(Your instructions)
Copy each line of the material in which the word "none" appears.

(Dataset records)
◇ ◇ ◇ ◇
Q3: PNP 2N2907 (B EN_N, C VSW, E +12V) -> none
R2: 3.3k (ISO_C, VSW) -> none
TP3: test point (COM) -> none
◇ ◇ ◇ ◇
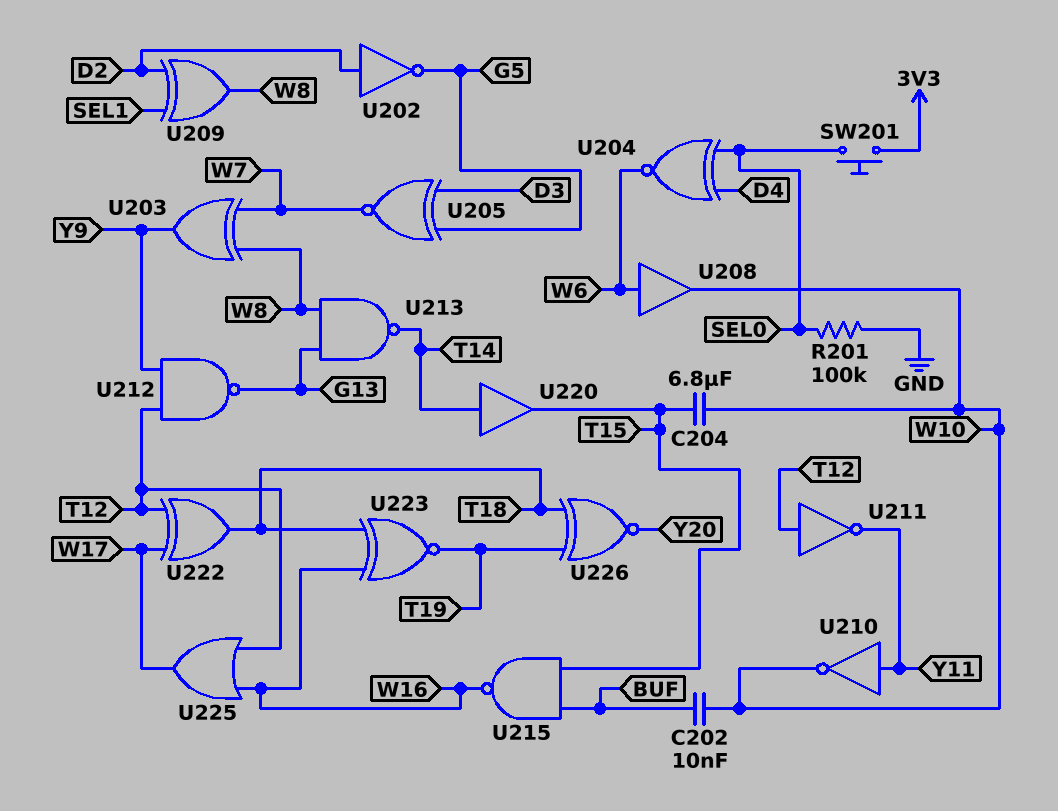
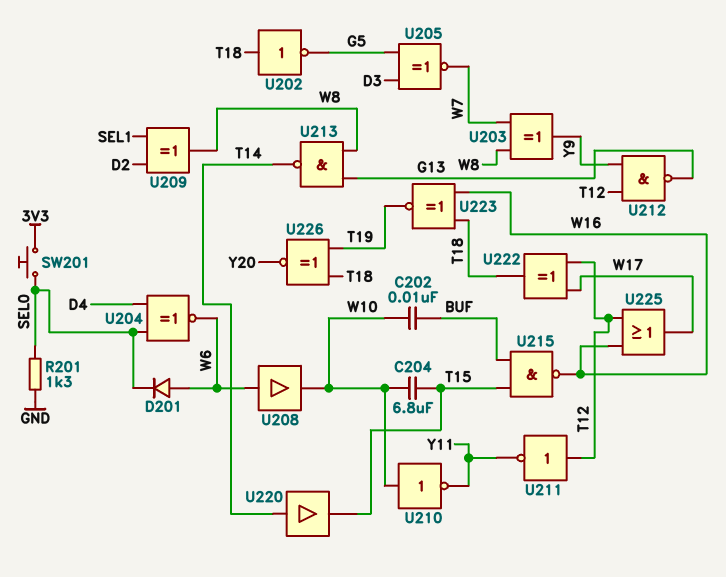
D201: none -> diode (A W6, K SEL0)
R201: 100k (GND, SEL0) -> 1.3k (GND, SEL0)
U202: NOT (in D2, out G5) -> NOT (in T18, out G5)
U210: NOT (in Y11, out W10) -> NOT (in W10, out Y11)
◇ ◇ ◇ ◇
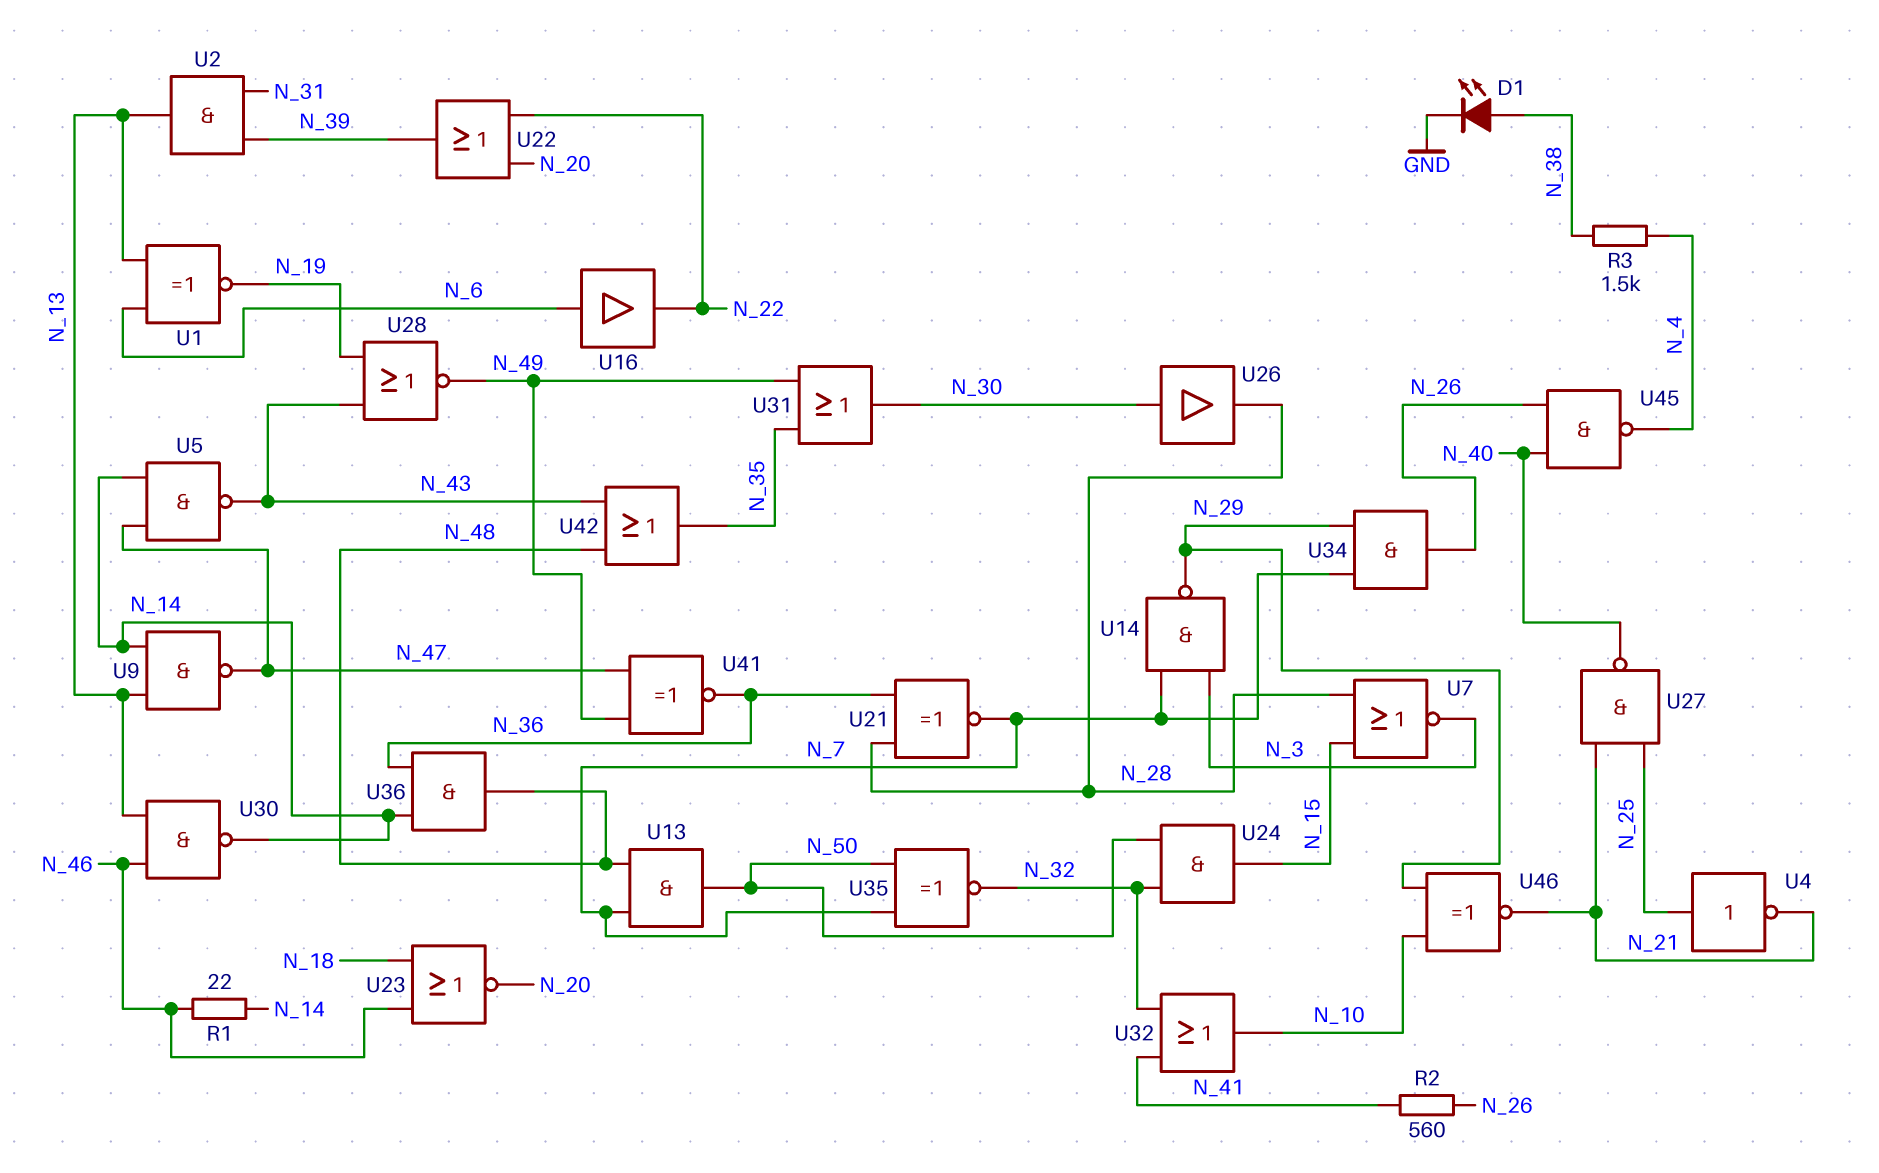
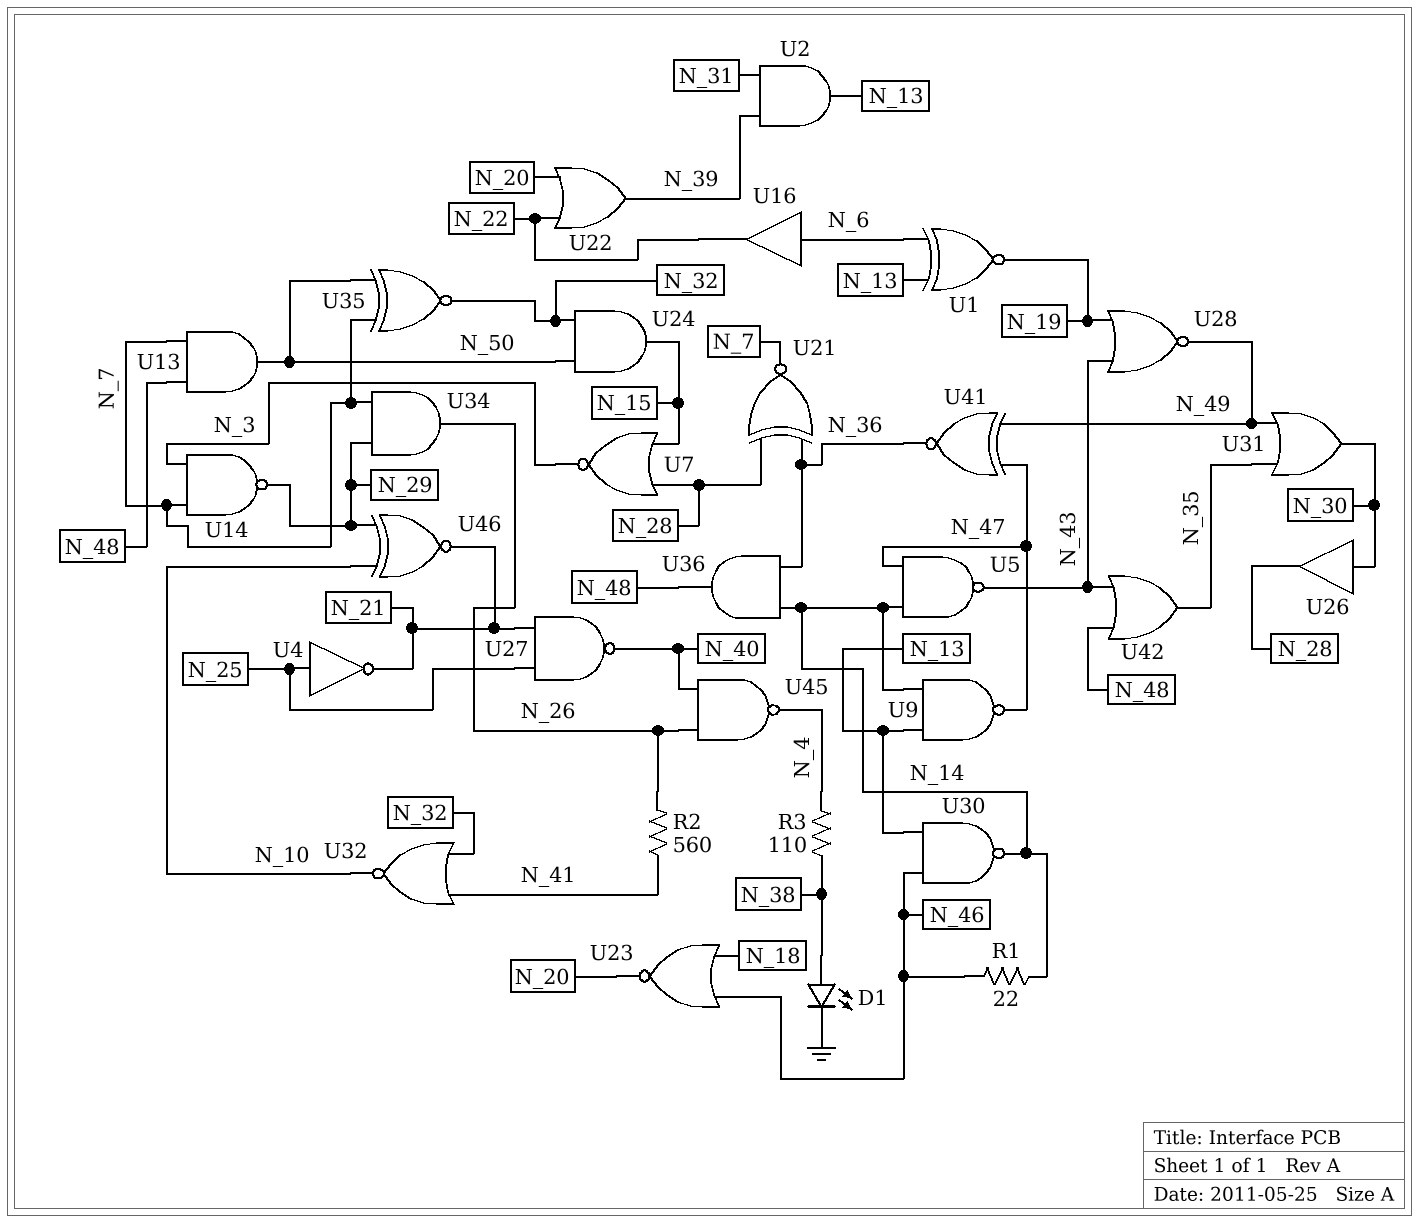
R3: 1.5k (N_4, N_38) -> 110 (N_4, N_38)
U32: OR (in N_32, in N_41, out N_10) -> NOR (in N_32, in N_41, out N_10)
◇ ◇ ◇ ◇
(Response box)
Q3: PNP 2N2907 (B EN_N, C VSW, E +12V) -> none
R2: 3.3k (ISO_C, VSW) -> none
TP3: test point (COM) -> none
D201: none -> diode (A W6, K SEL0)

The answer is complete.